> **The task**: If a record holds a picture, drop the picture and repeat everything else word for word.

> **Provided records**:

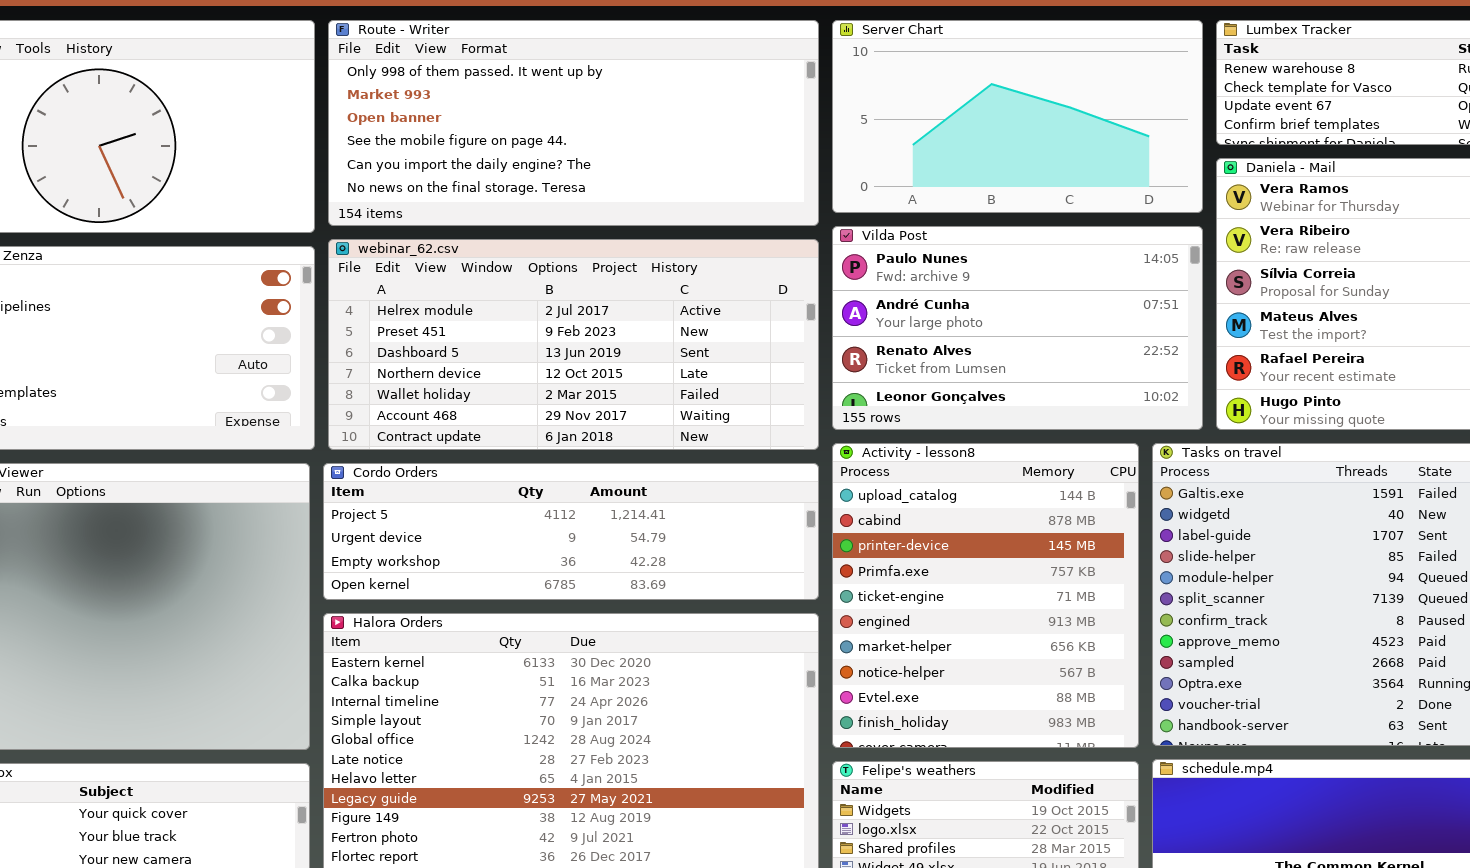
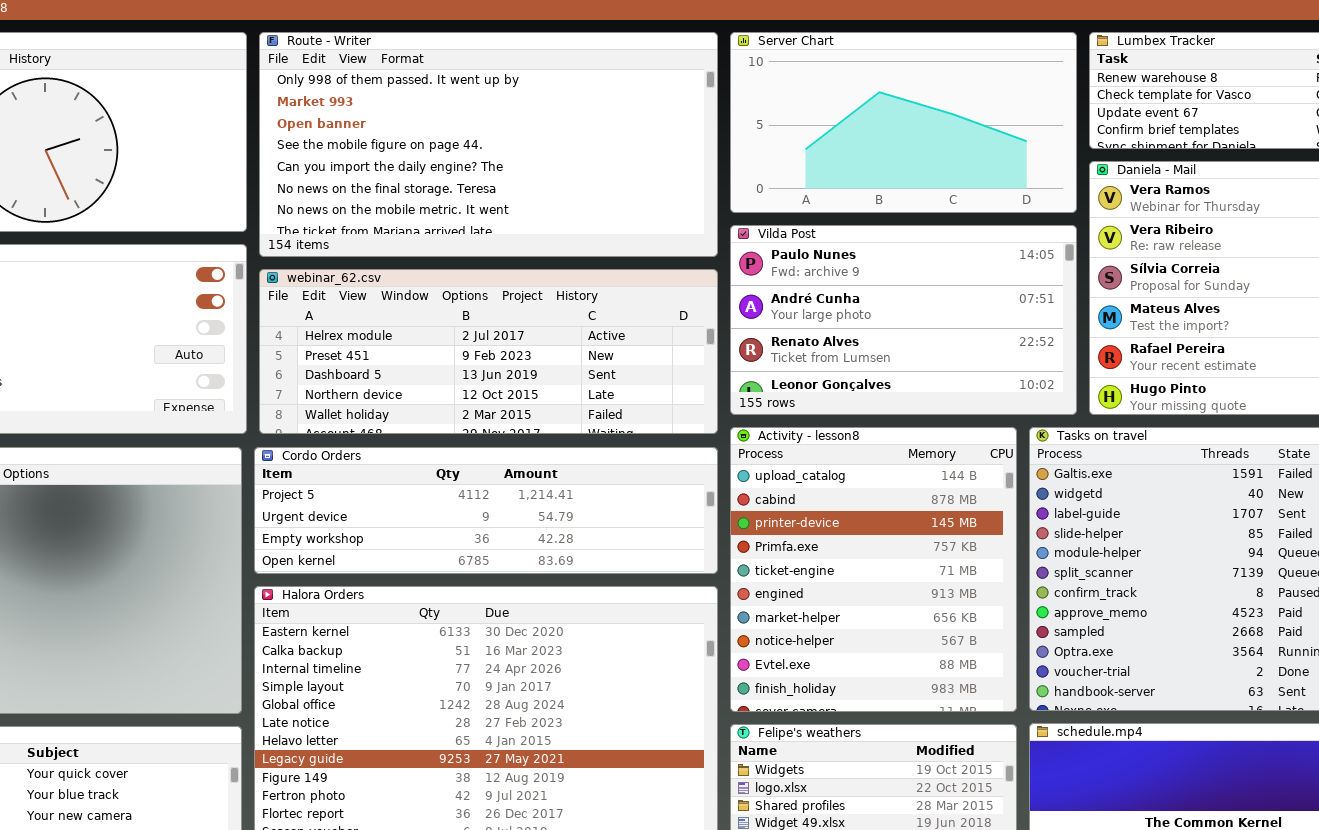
Route - Writer: [328,20,819,226] -> [259,32,718,257], resized
webinar_62.csv: [328,239,819,450] -> [259,269,718,434], resized

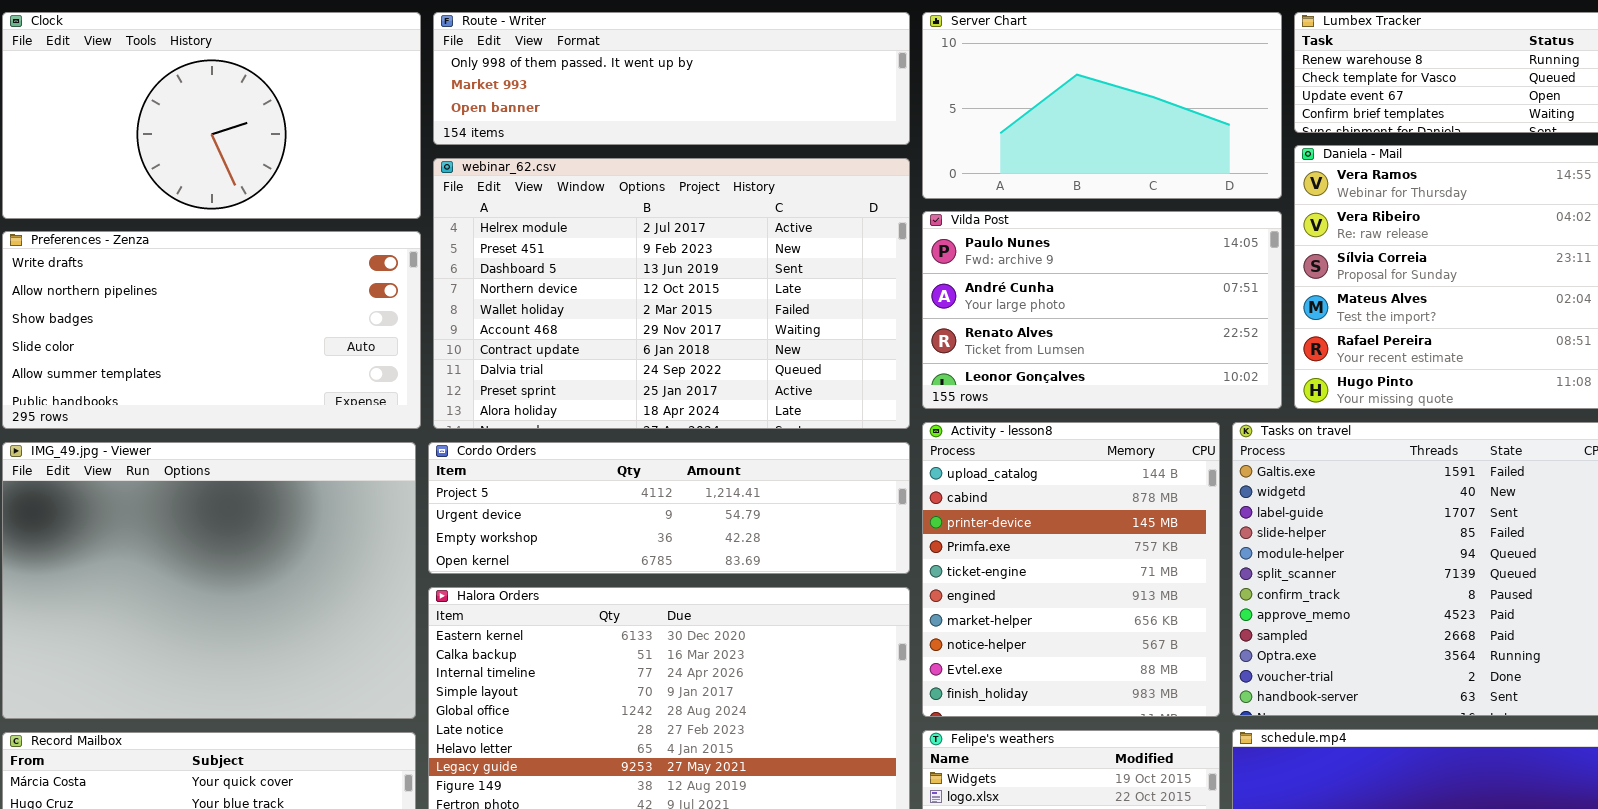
Route - Writer: [259,32,718,257] -> [433,12,910,145], resized
webinar_62.csv: [259,269,718,434] -> [433,158,910,429], resized

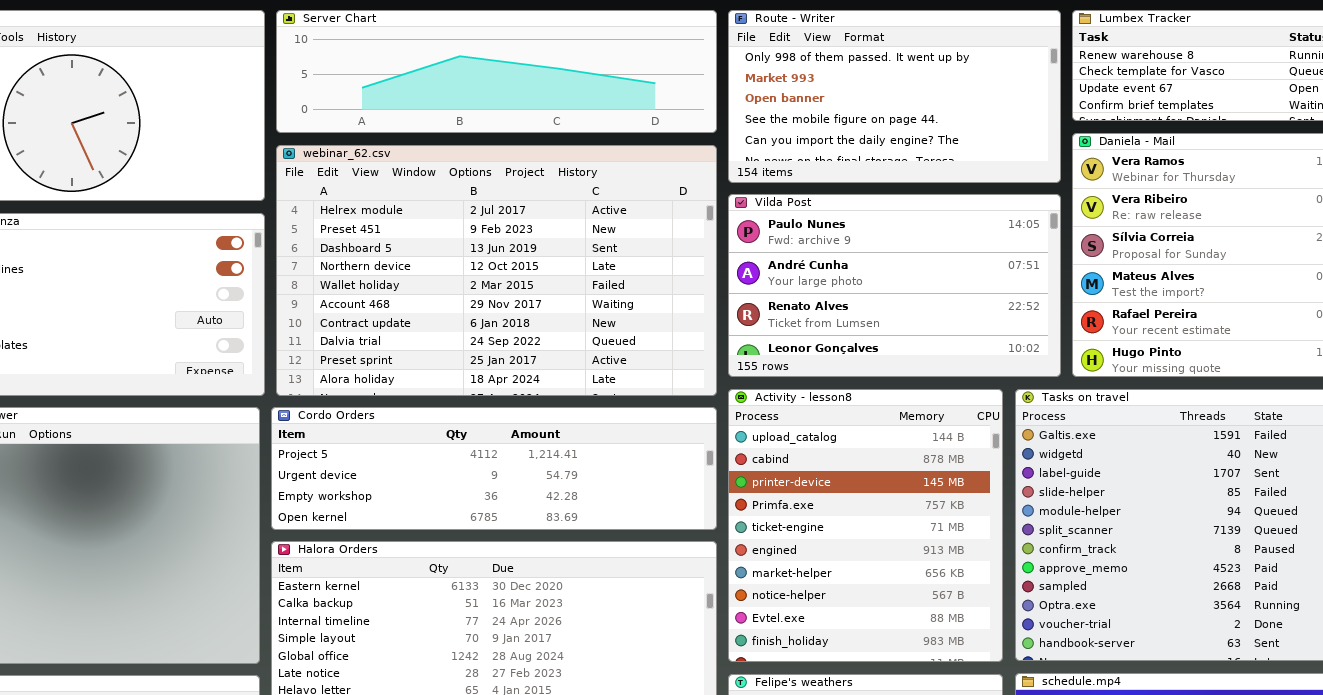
Route - Writer: [433,12,910,145] -> [728,10,1061,183], moved, resized
Server Chart: [922,12,1282,199] -> [276,10,717,133], moved, resized

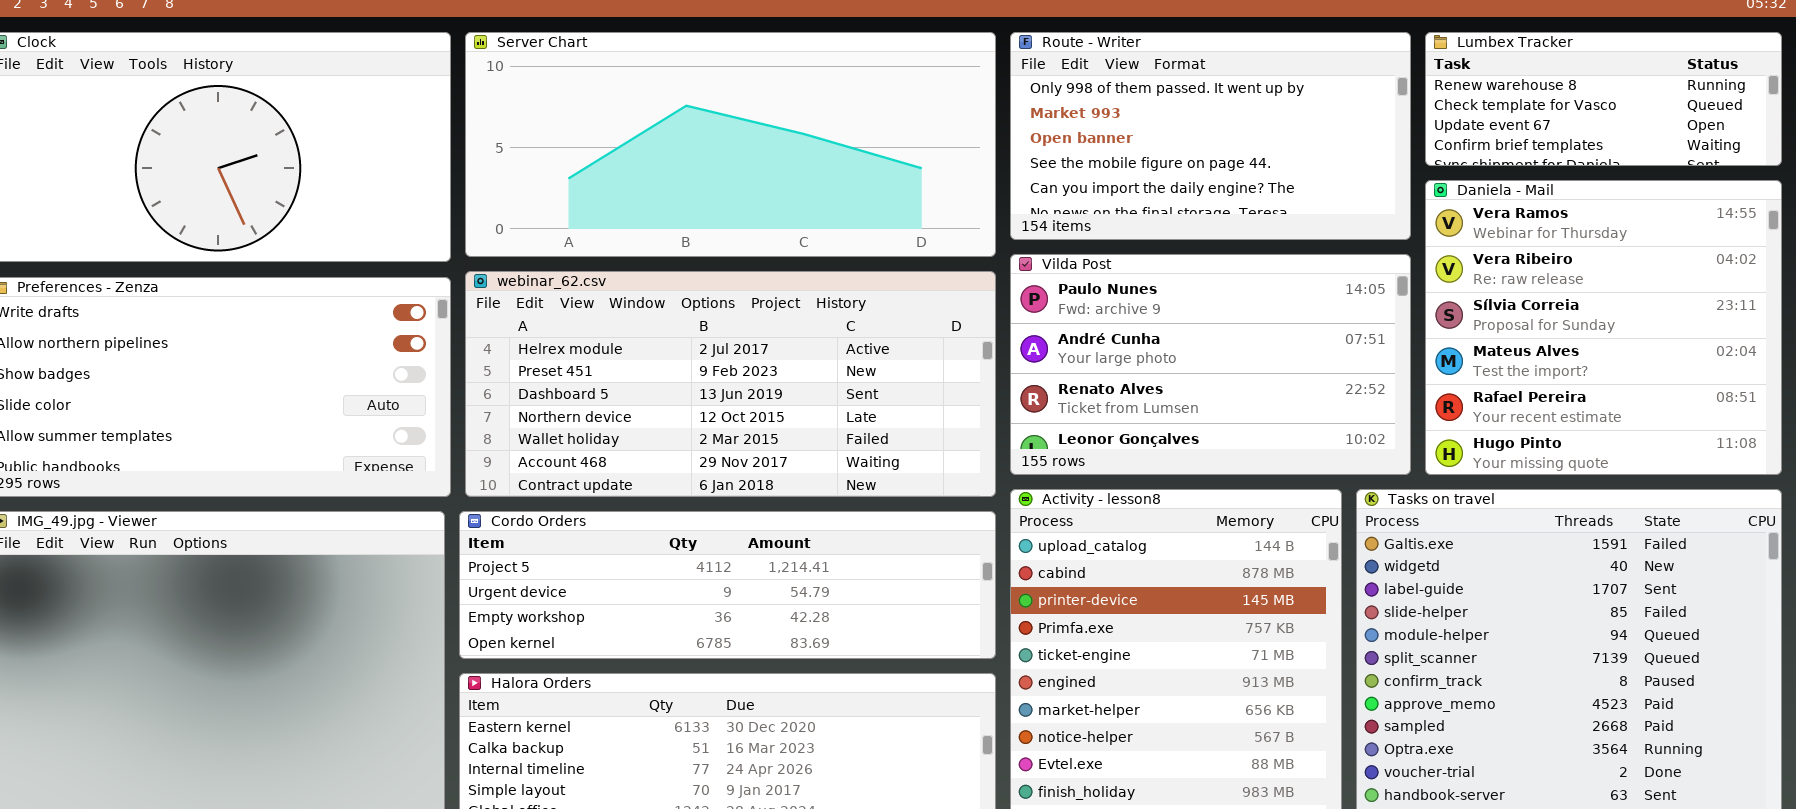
Server Chart: [276,10,717,133] -> [465,32,996,257], resized
webinar_62.csv: [276,145,717,396] -> [465,271,996,497], resized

> **Result of this task**:
Route - Writer: [328,20,819,226] -> [259,32,718,257], resized
webinar_62.csv: [328,239,819,450] -> [259,269,718,434], resized

Route - Writer: [259,32,718,257] -> [433,12,910,145], resized
webinar_62.csv: [259,269,718,434] -> [433,158,910,429], resized

Route - Writer: [433,12,910,145] -> [728,10,1061,183], moved, resized
Server Chart: [922,12,1282,199] -> [276,10,717,133], moved, resized

Server Chart: [276,10,717,133] -> [465,32,996,257], resized
webinar_62.csv: [276,145,717,396] -> [465,271,996,497], resized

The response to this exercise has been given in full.